WHAT TO PRODUCE: Copy the data below word for word, starting at the line that has "pink diamond: moved 15 px up" and stopping after the line that has "cyan rectangle: rotated".

GIVEN RECORDS:
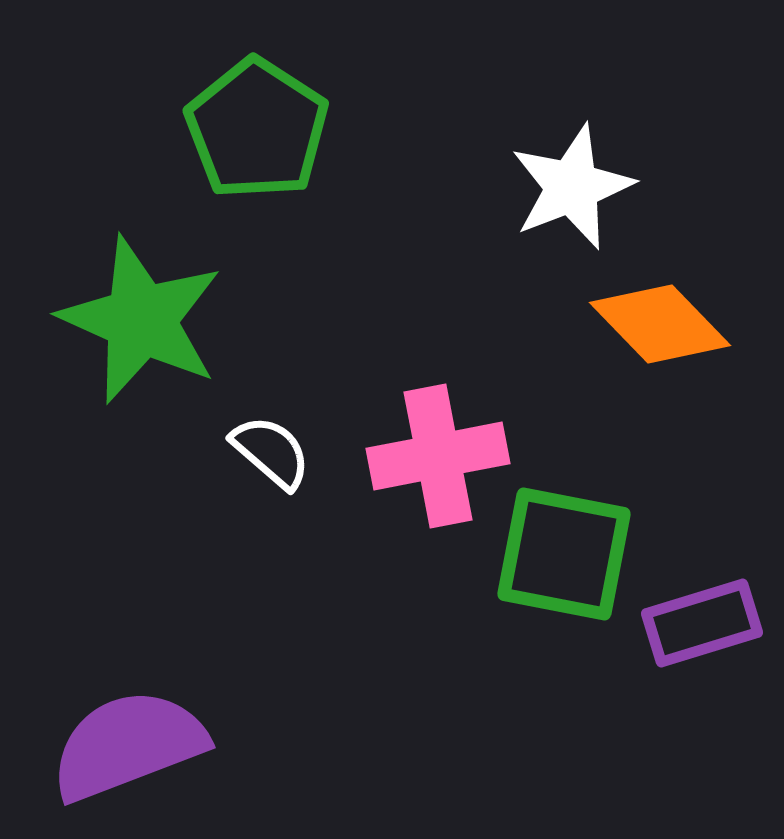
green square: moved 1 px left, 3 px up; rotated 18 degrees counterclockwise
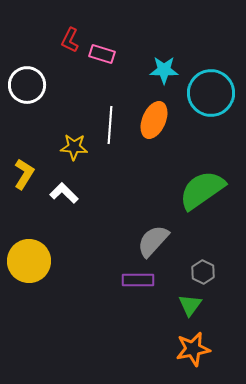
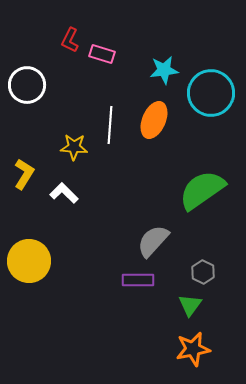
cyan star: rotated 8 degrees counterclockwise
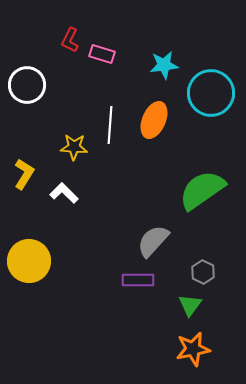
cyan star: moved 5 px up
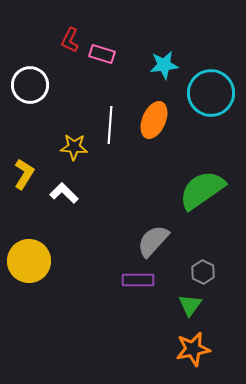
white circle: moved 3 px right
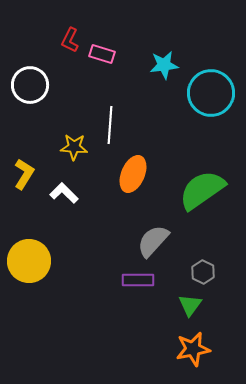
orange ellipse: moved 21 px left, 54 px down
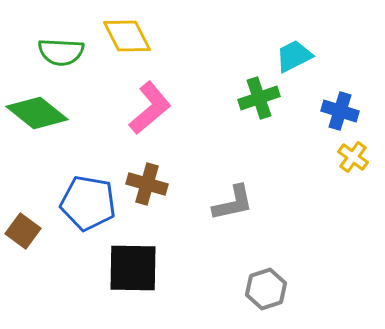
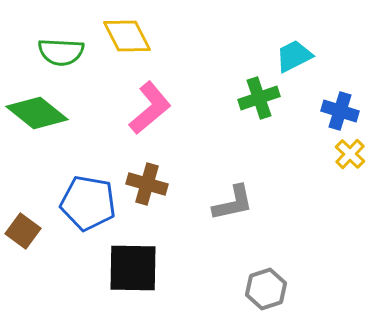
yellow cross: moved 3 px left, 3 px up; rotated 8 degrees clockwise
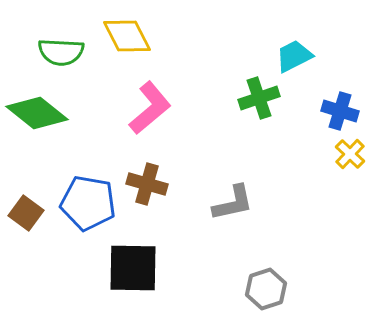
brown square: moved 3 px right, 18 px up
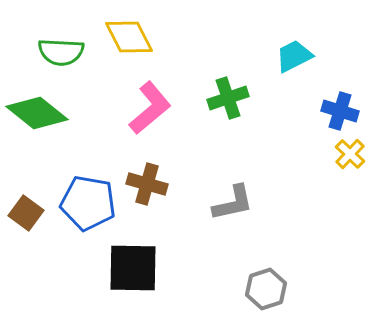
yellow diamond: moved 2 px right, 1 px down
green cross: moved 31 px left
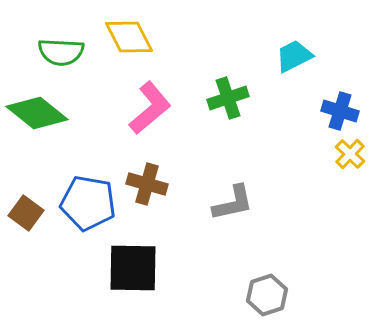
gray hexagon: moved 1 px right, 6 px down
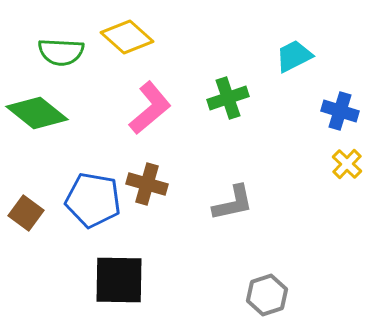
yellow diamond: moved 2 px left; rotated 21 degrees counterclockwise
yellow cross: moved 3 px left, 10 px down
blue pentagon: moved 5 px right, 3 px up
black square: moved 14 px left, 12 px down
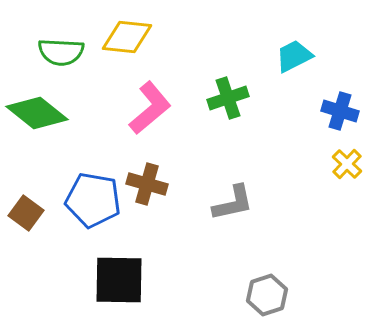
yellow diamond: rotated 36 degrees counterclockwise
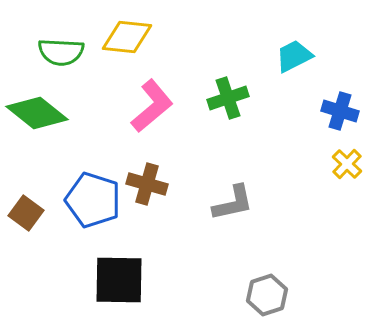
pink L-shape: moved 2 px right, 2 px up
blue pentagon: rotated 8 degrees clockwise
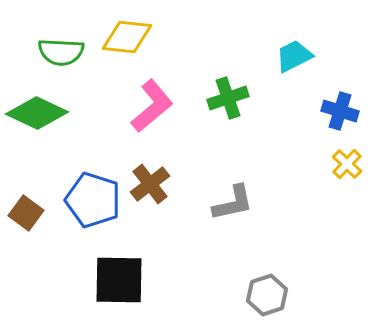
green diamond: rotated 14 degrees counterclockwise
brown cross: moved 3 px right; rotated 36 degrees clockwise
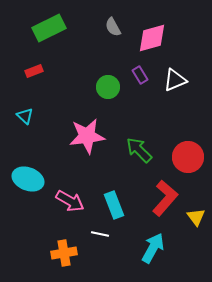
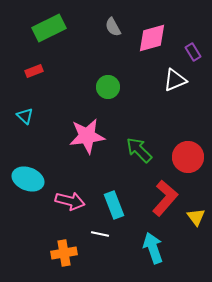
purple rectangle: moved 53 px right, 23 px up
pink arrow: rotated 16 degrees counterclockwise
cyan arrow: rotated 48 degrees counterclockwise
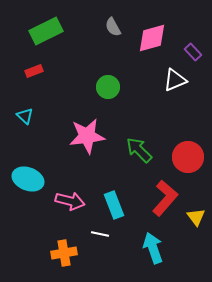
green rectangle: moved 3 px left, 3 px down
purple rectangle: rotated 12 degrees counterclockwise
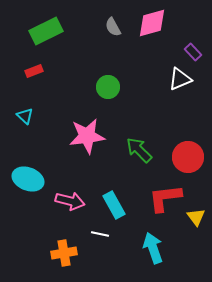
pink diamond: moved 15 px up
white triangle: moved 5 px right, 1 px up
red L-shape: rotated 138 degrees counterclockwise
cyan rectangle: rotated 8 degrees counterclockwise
* * *
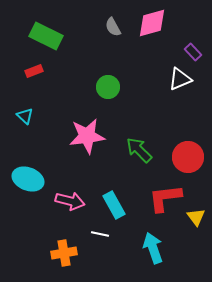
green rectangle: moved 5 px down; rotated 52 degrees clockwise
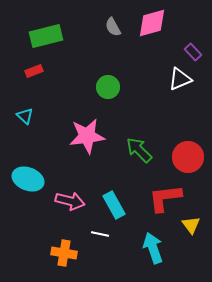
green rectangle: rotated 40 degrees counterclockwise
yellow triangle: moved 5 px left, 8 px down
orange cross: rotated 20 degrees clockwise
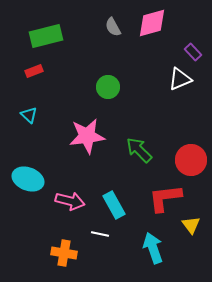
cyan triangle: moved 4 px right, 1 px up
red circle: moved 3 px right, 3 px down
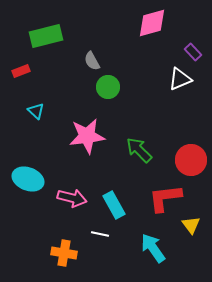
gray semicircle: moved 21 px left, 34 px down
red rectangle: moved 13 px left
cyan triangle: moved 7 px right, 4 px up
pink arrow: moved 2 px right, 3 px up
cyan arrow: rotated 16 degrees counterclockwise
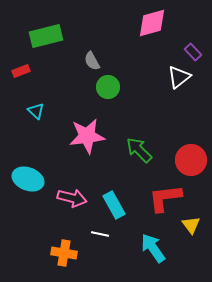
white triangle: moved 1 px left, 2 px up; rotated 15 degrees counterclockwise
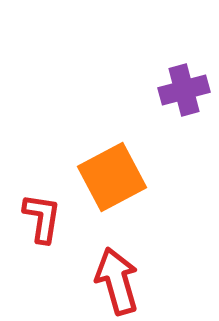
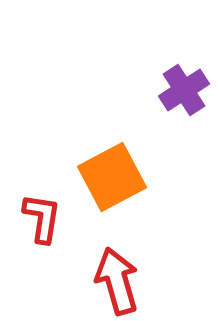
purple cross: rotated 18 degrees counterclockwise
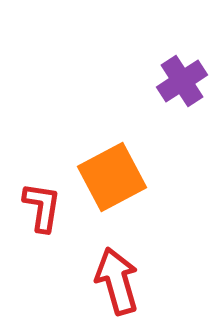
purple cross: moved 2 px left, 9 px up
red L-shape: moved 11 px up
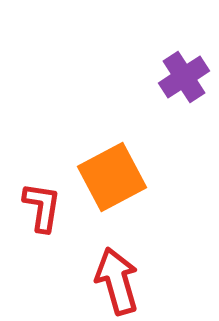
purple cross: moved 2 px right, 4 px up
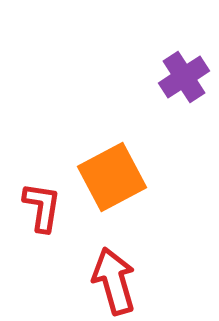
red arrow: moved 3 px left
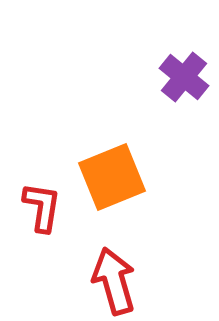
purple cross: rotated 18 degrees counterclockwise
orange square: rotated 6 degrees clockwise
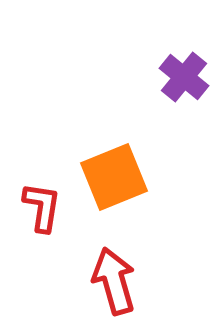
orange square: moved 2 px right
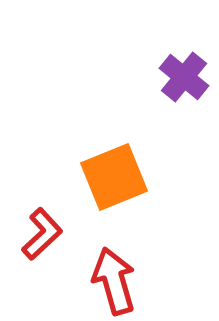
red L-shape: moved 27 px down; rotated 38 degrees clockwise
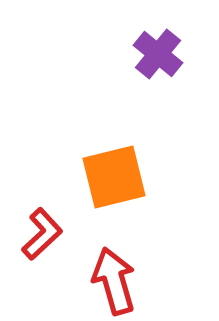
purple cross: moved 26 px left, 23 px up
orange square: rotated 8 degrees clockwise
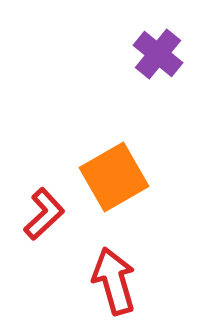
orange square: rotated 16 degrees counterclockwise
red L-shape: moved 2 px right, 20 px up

OUTPUT FOR THIS EXERCISE:
pink diamond: moved 15 px up
white triangle: moved 5 px right, 1 px up
red L-shape: rotated 138 degrees counterclockwise
cyan rectangle: rotated 8 degrees counterclockwise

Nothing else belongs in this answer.